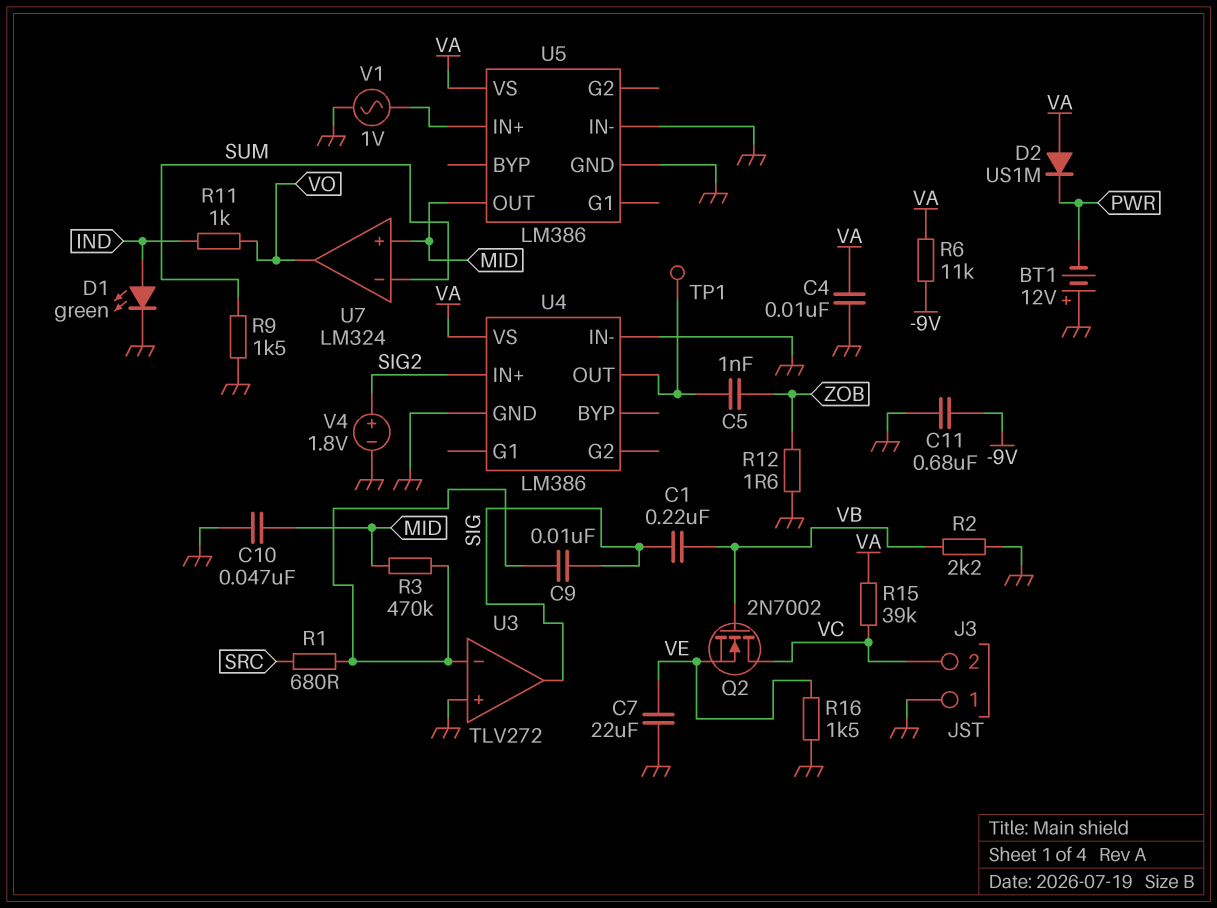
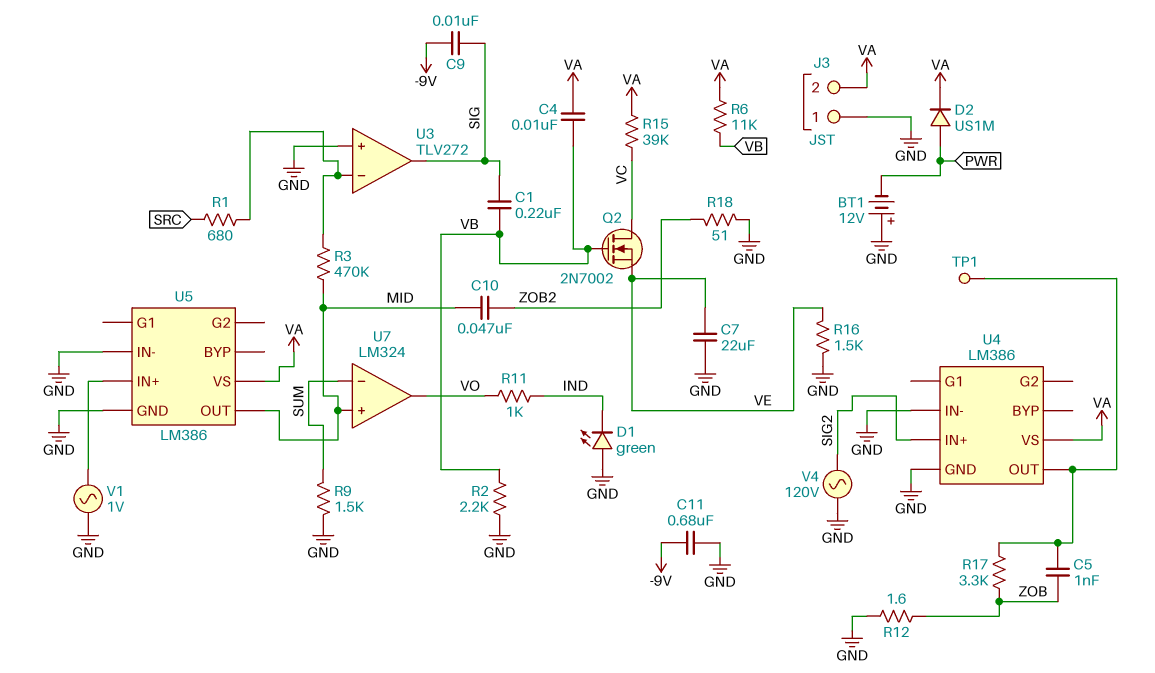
C4: 10nF (GND, VA) -> 10nF (VA, VB)
C9: 10nF (SIG, U3/in-) -> 10nF (-9V, SIG)
C10: 47nF (GND, MID) -> 47nF (MID, ZOB2)
D1: LED green (A IND, K GND) -> LED green (A GND, K IND)
D2: diode US1M (A VA, K PWR) -> diode US1M (A PWR, K VA)
J3 pin 2: VC -> VA
R6: 11k (-9V, VA) -> 11k (VA, VB)
R17: none -> 3.3k (U4/OUT, ZOB)
R18: none -> 51 (GND, ZOB2)
V4: 1.8V (plus SIG2, minus GND) -> AC 120V (GND, SIG2)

-- WHAT IS BEING ASKED --
Print every line above once more, exactly. Omit the pictures.

-- EXERCISE SOLUTION --
C4: 10nF (GND, VA) -> 10nF (VA, VB)
C9: 10nF (SIG, U3/in-) -> 10nF (-9V, SIG)
C10: 47nF (GND, MID) -> 47nF (MID, ZOB2)
D1: LED green (A IND, K GND) -> LED green (A GND, K IND)
D2: diode US1M (A VA, K PWR) -> diode US1M (A PWR, K VA)
J3 pin 2: VC -> VA
R6: 11k (-9V, VA) -> 11k (VA, VB)
R17: none -> 3.3k (U4/OUT, ZOB)
R18: none -> 51 (GND, ZOB2)
V4: 1.8V (plus SIG2, minus GND) -> AC 120V (GND, SIG2)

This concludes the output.